Directions: Your answer should be every line with the word "pink", copied from the data below.

Dataset content:
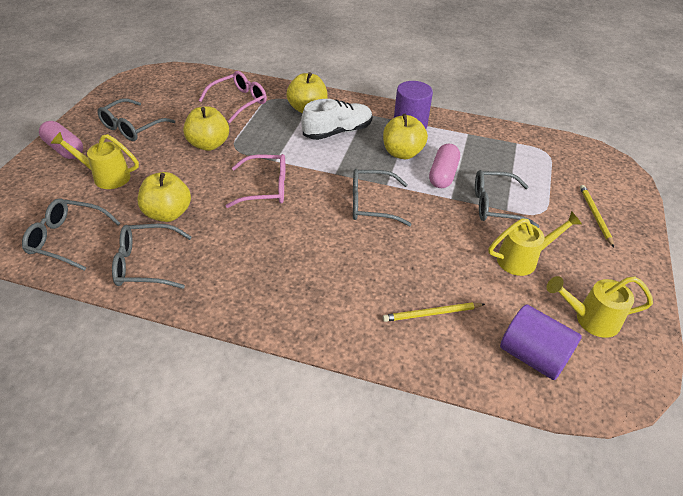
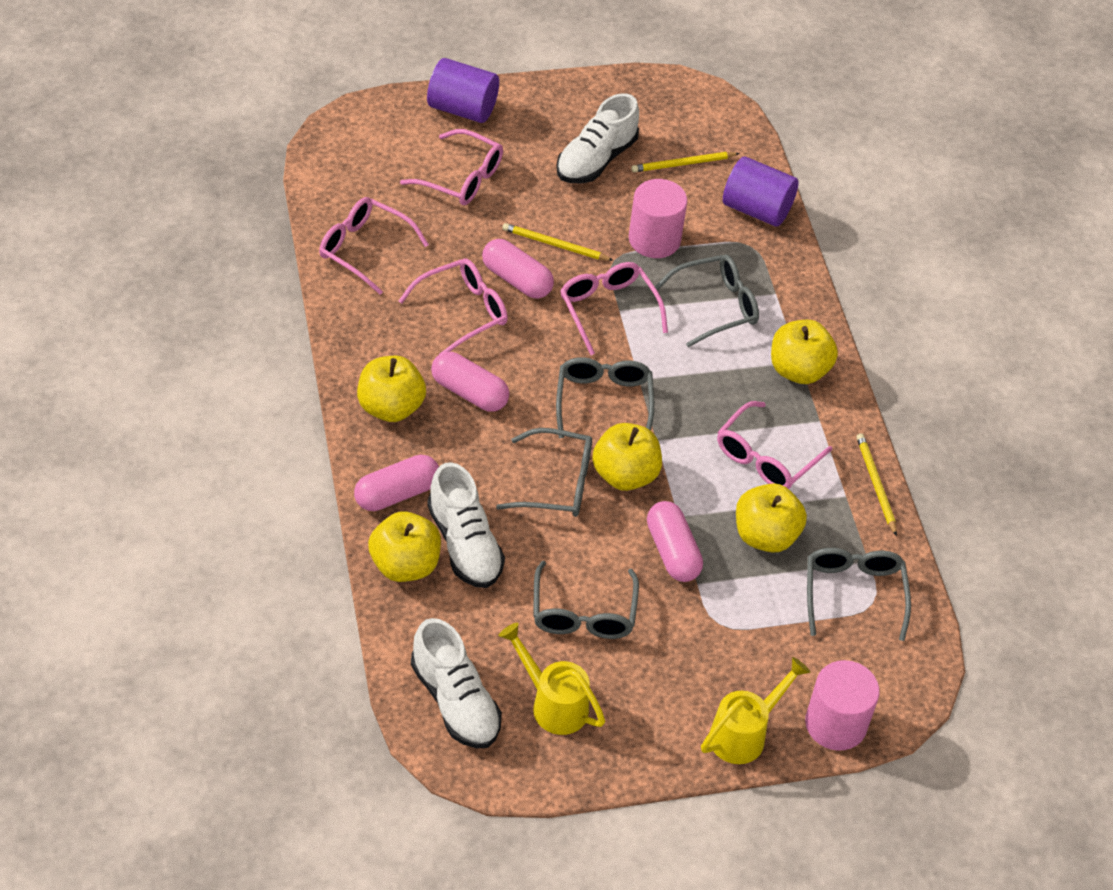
pink capsule: 2 -> 4
pink cylinder: 0 -> 2
pink glasses: 2 -> 5
white shoe: 1 -> 3
yellow apple: 4 -> 5
yellow pencil: 2 -> 3
yellow watering can: 3 -> 2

Task response:
pink capsule: 2 -> 4
pink cylinder: 0 -> 2
pink glasses: 2 -> 5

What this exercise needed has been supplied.